* Requirement
In the material below, find the line containing "LIGHT pin OUT: A0 -> D3" and the line containing "SOIL1 pin AO: D8 -> D2", then reproduce exactly both of them and every line between, and nothing else.
-------- Data under study --------
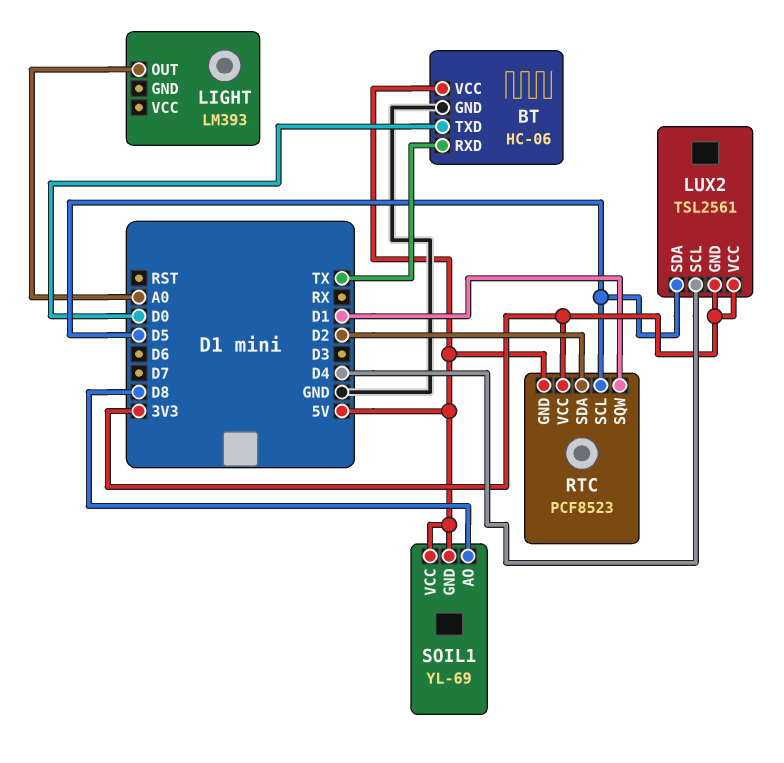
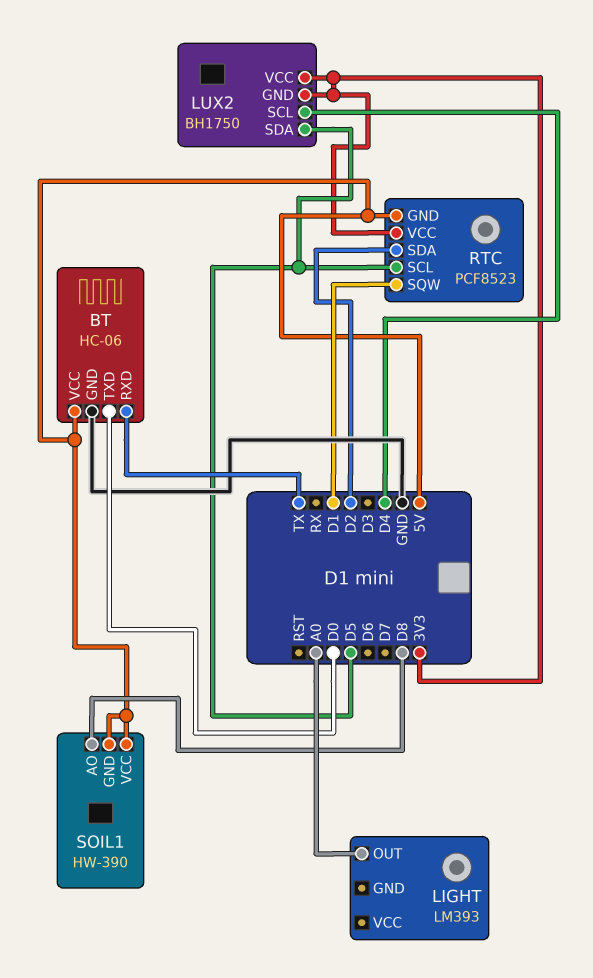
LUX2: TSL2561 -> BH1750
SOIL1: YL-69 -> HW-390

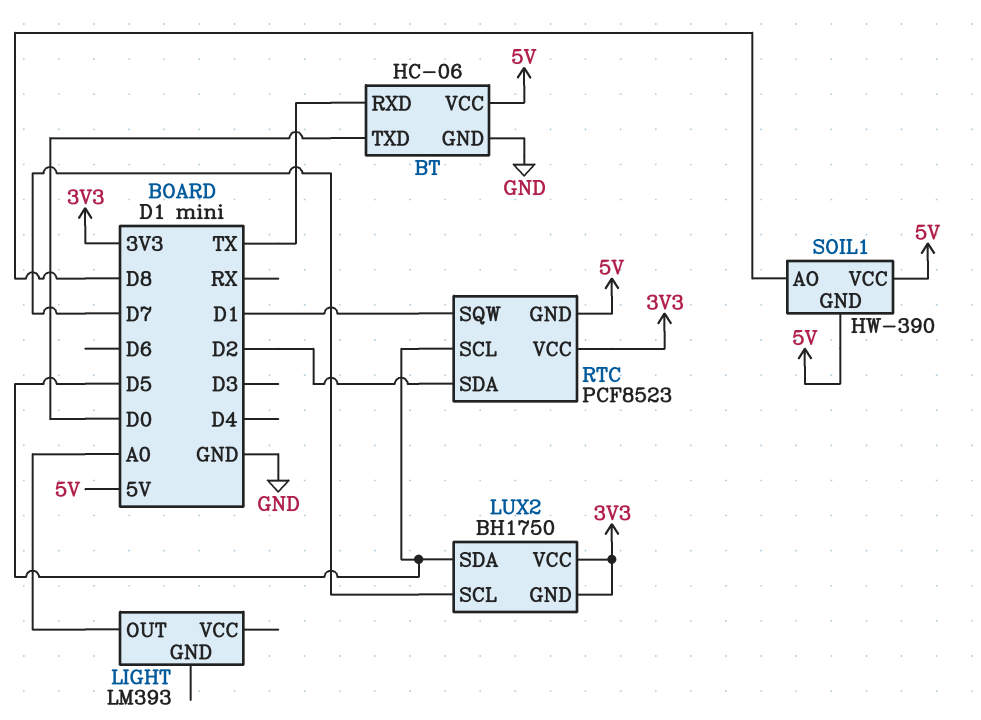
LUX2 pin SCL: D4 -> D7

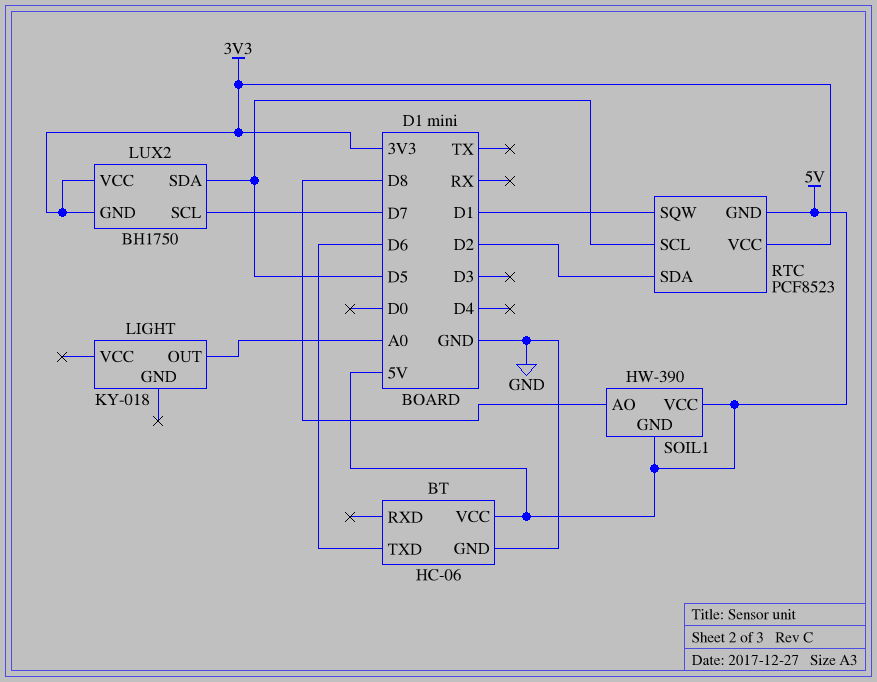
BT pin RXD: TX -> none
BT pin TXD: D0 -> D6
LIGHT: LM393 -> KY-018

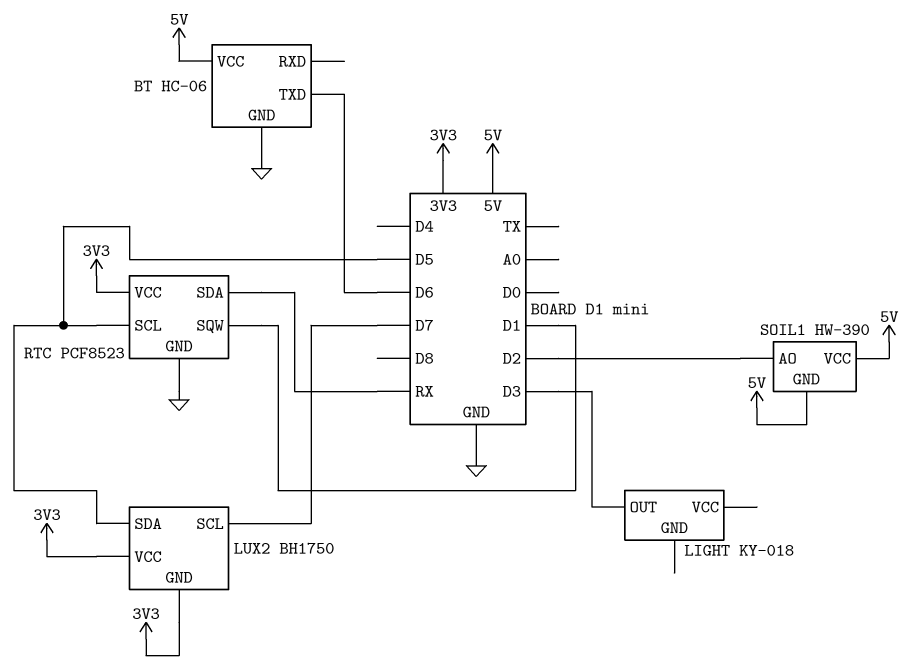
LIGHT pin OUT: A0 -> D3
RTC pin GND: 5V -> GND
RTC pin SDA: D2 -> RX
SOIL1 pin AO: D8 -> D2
--------
-------- Data under study --------
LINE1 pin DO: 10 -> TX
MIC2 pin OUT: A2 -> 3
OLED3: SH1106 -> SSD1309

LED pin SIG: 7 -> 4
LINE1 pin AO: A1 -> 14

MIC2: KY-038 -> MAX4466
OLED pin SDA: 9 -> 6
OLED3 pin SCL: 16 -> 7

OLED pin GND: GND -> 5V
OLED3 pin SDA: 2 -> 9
--------
* Result below
LIGHT pin OUT: A0 -> D3
RTC pin GND: 5V -> GND
RTC pin SDA: D2 -> RX
SOIL1 pin AO: D8 -> D2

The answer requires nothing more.